▸ GOAL OF THE EXERCISE:
Once the line containing "SD3 pin CS: B5 -> B11" appears, output it and each remaining line of the records below exactly, with no pictures and nothing more.
*** Opening of SUPPLIED INFORMATION ***
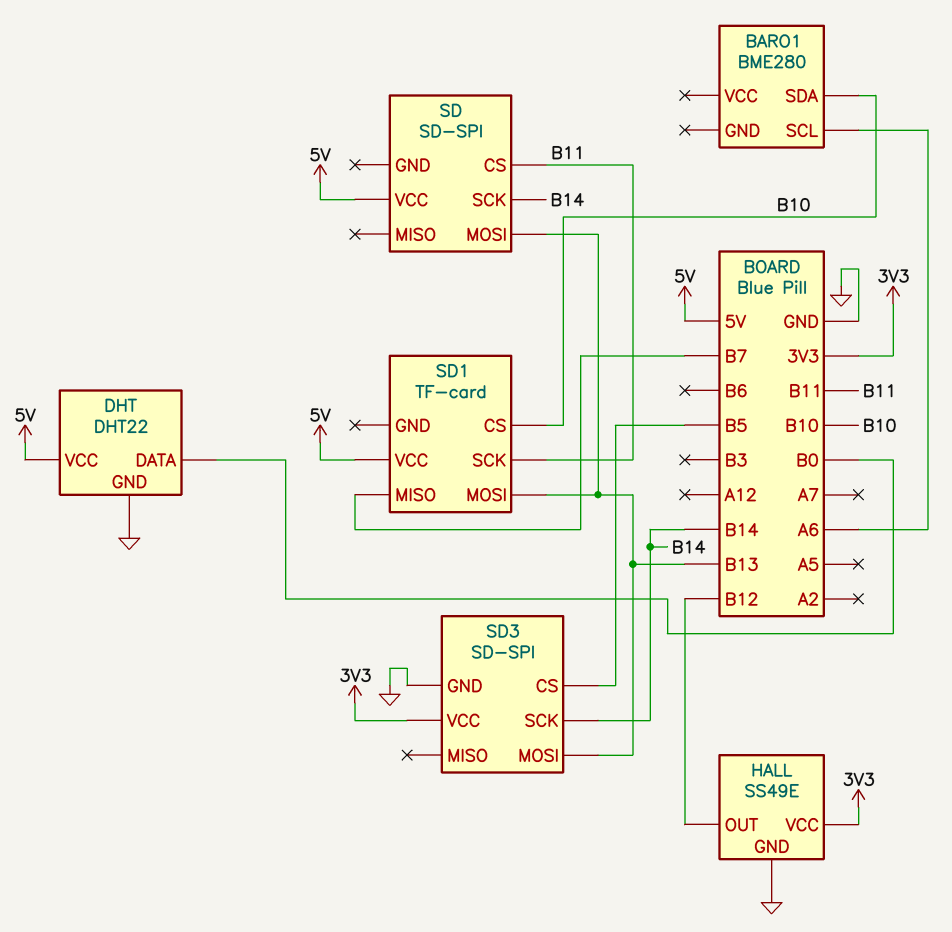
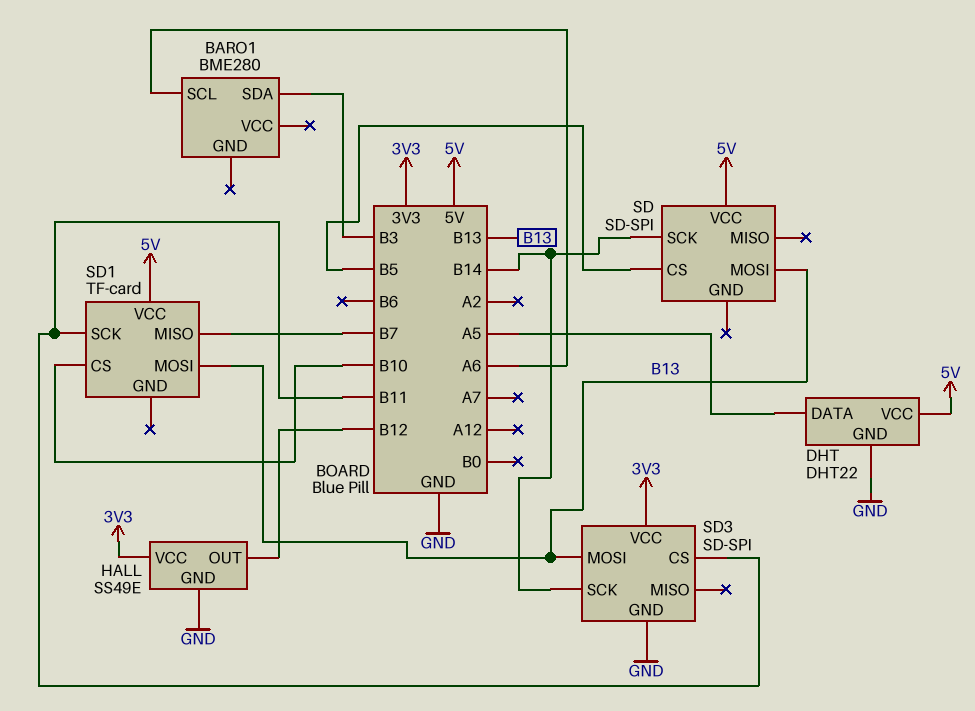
BARO1 pin SDA: B10 -> B3
DHT pin DATA: B0 -> A5
SD pin CS: B11 -> B5
SD3 pin CS: B5 -> B11

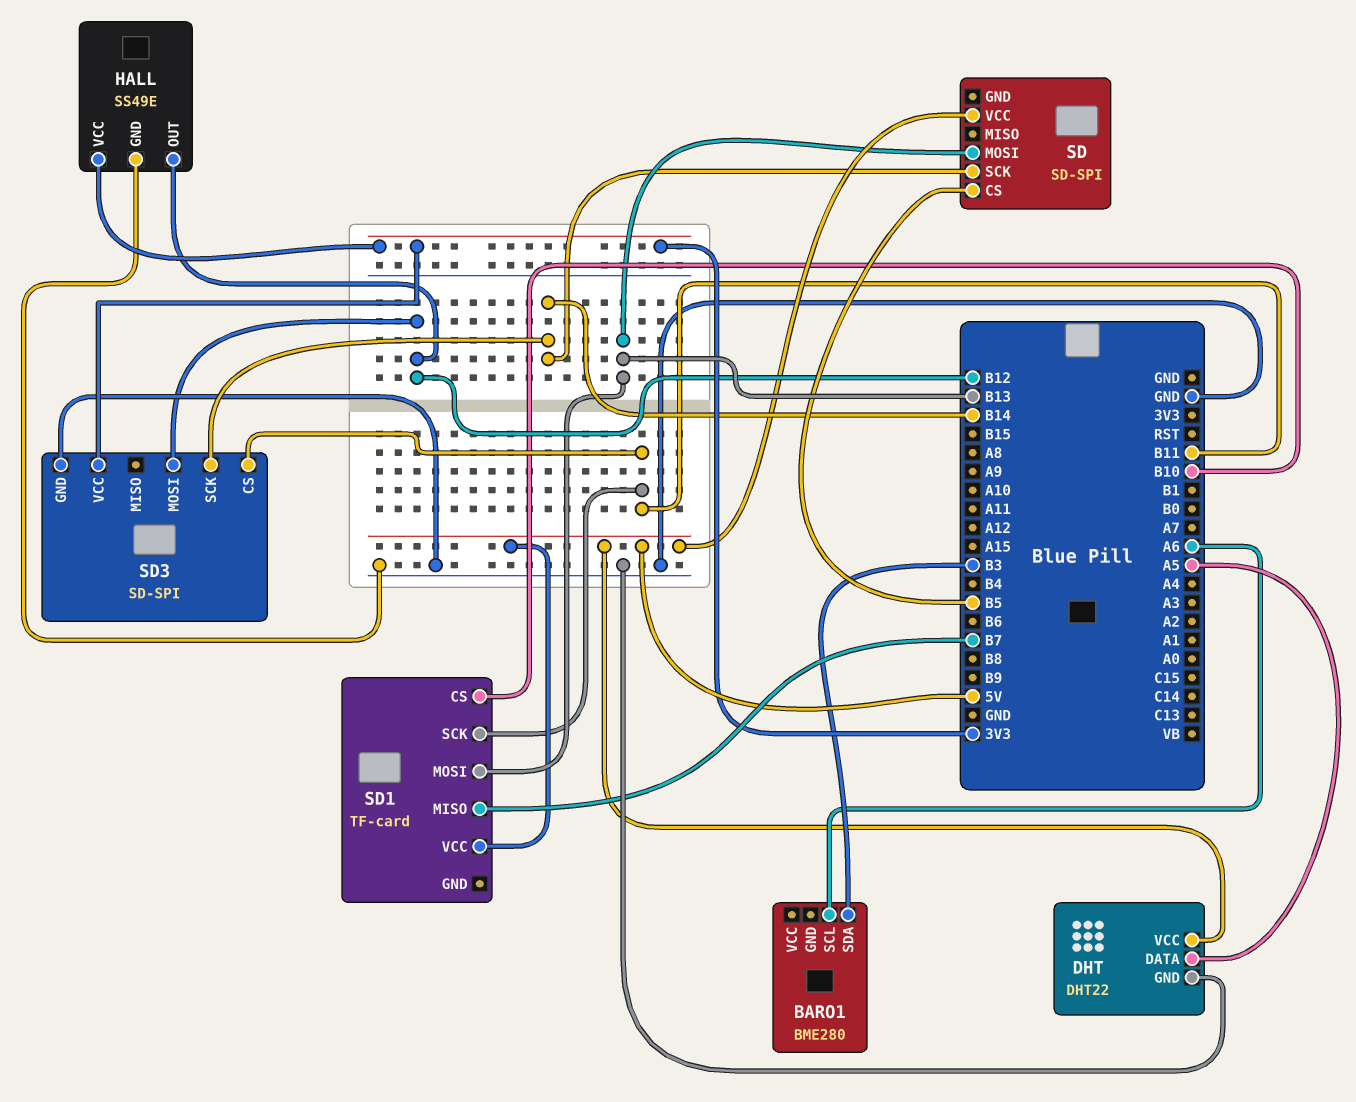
SD3 pin MOSI: B13 -> B12

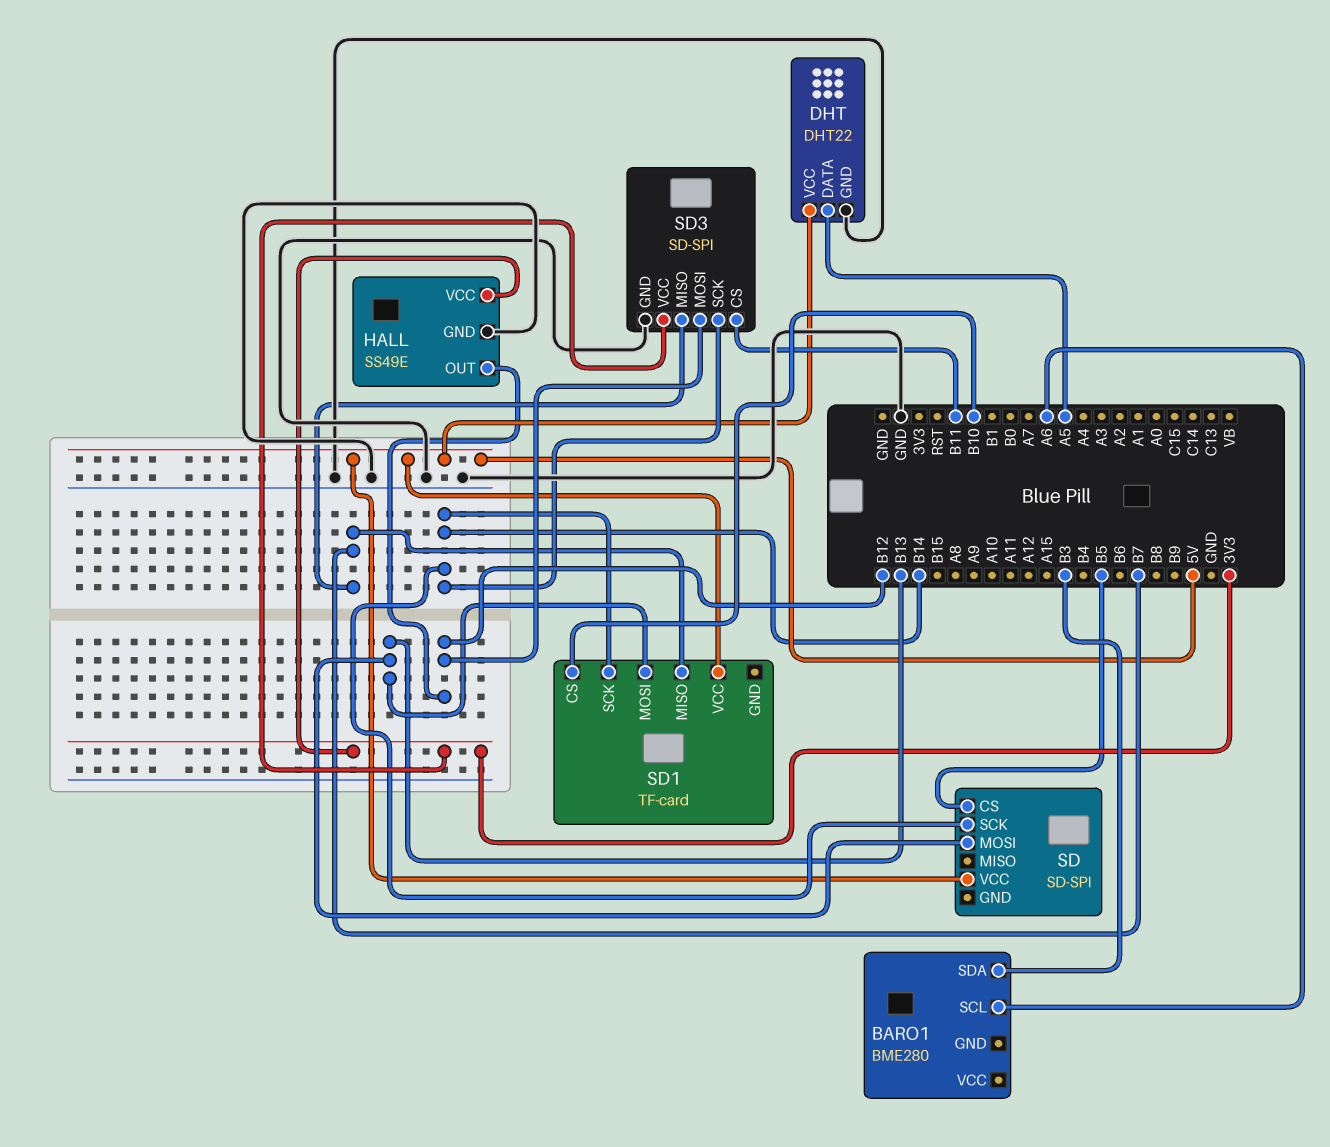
SD1 pin SCK: B11 -> B14
SD3 pin MISO: none -> B7

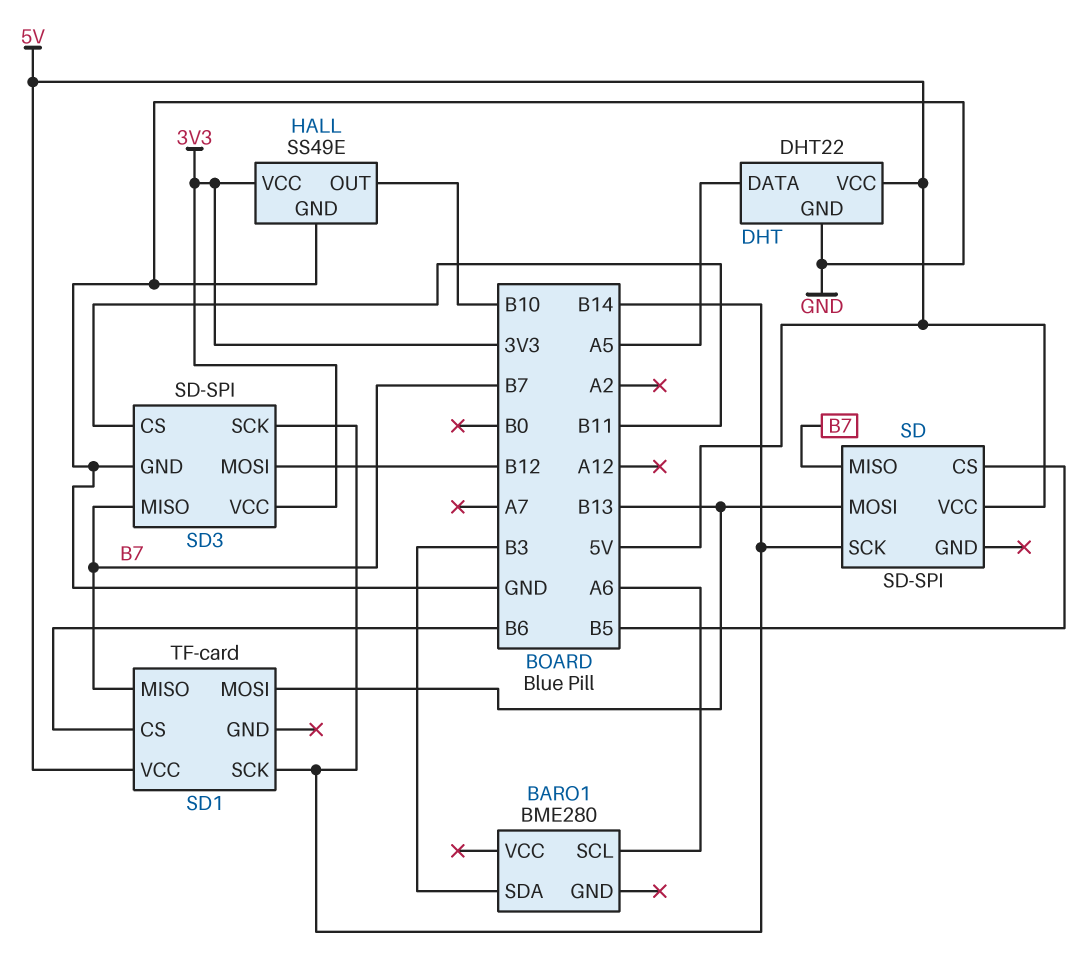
HALL pin OUT: B12 -> B10
SD pin MISO: none -> B7
SD1 pin CS: B10 -> B6

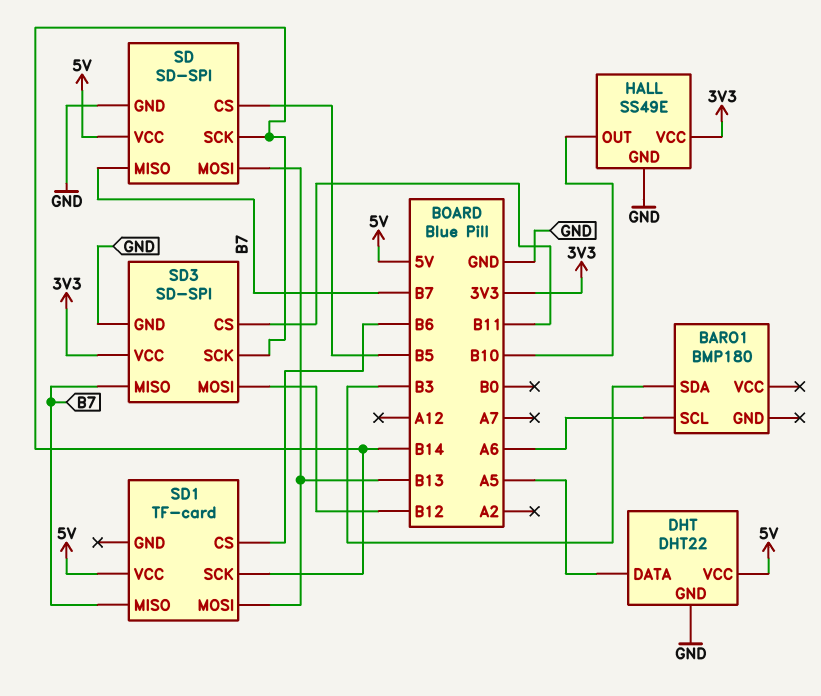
BARO1: BME280 -> BMP180
SD pin GND: none -> GND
*** Close of SUPPLIED INFORMATION ***
▸ YOUR SOLUTION:
SD3 pin CS: B5 -> B11

SD3 pin MOSI: B13 -> B12

SD1 pin SCK: B11 -> B14
SD3 pin MISO: none -> B7

HALL pin OUT: B12 -> B10
SD pin MISO: none -> B7
SD1 pin CS: B10 -> B6

BARO1: BME280 -> BMP180
SD pin GND: none -> GND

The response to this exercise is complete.